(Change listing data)
::::::

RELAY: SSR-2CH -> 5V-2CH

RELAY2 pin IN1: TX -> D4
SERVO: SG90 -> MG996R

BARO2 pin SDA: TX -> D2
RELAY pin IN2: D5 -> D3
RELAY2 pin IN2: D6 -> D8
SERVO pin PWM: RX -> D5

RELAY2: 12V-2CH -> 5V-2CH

::::::

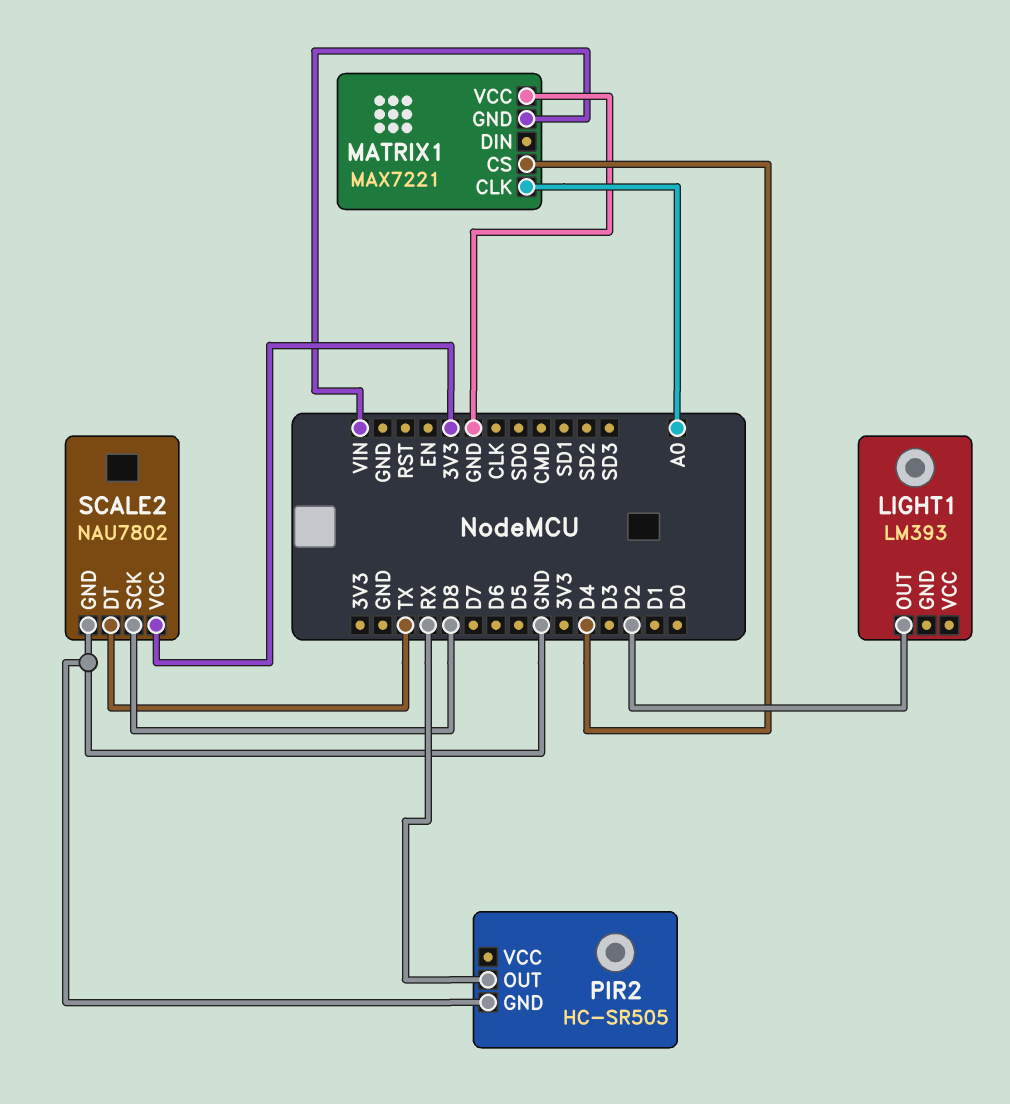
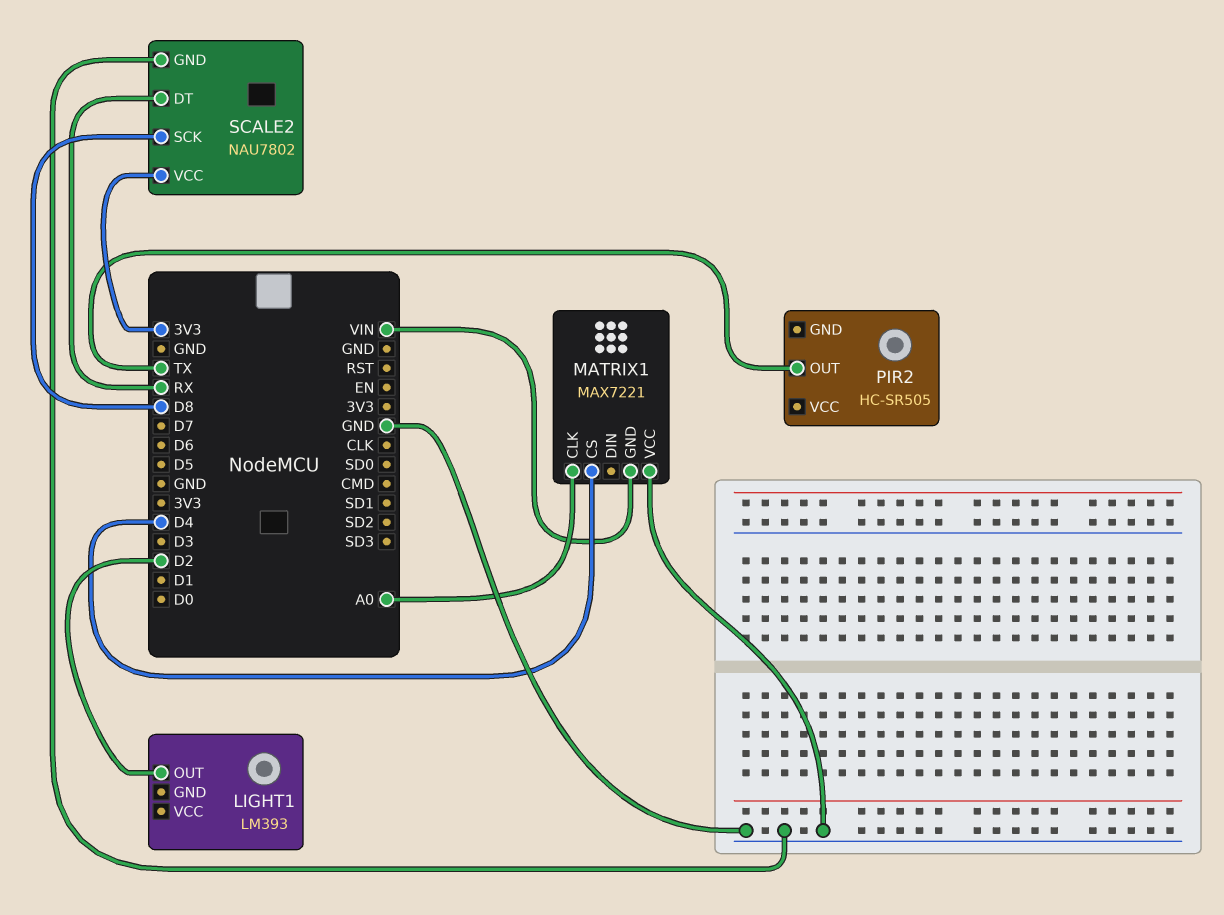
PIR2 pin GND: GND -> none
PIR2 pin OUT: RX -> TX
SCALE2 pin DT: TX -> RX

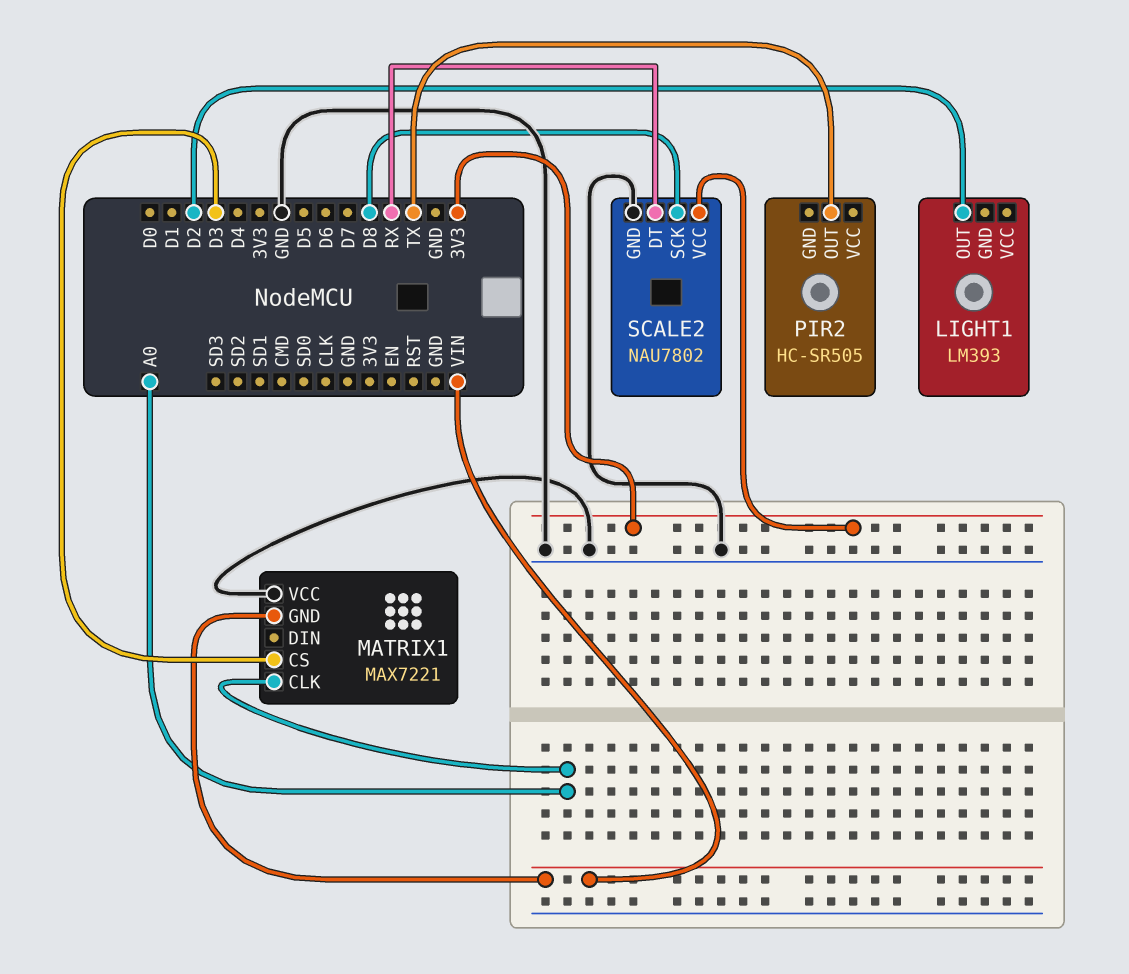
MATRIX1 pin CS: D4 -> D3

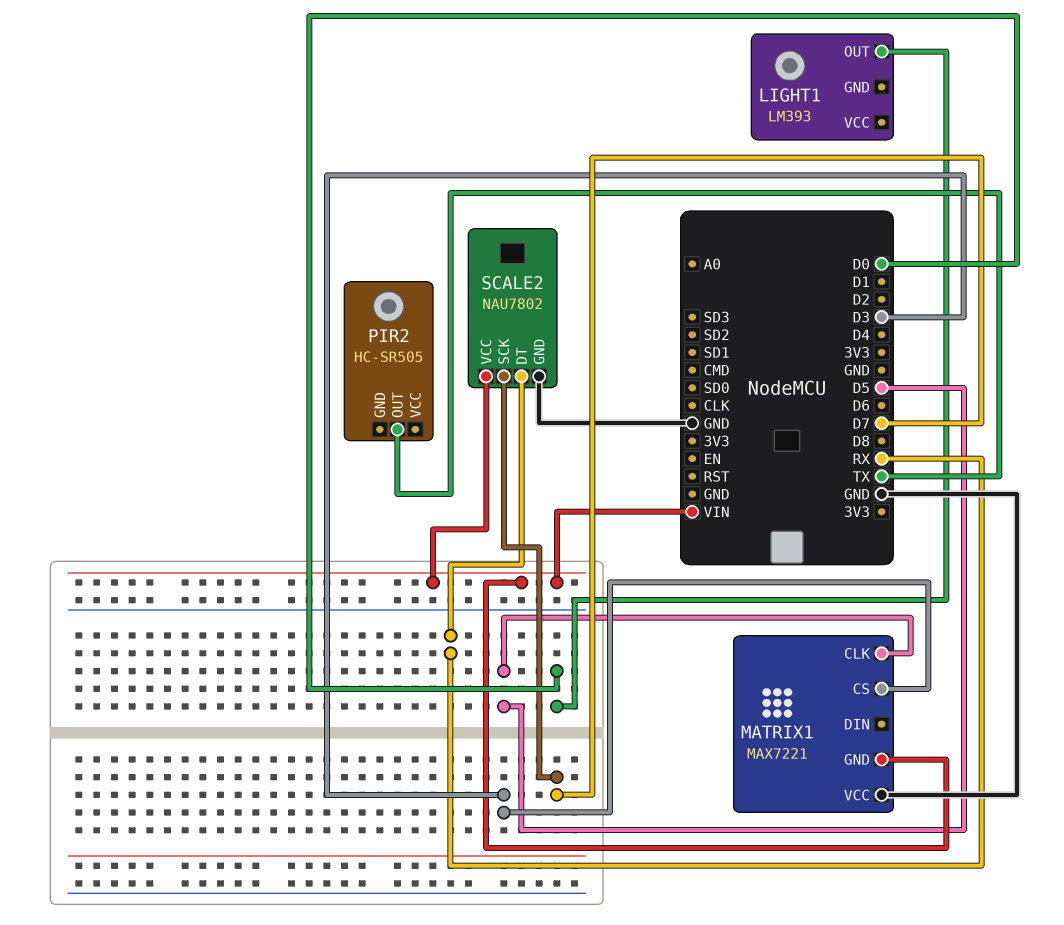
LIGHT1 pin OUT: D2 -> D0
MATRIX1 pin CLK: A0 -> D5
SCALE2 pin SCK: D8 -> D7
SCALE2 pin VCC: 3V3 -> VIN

::::::

# [Work order]
Above are the records; copy exactly the lines from the line with "BARO2 pin SDA: TX -> D2" through the line with "RELAY2: 12V-2CH -> 5V-2CH", both included.

# [Solution]
BARO2 pin SDA: TX -> D2
RELAY pin IN2: D5 -> D3
RELAY2 pin IN2: D6 -> D8
SERVO pin PWM: RX -> D5

RELAY2: 12V-2CH -> 5V-2CH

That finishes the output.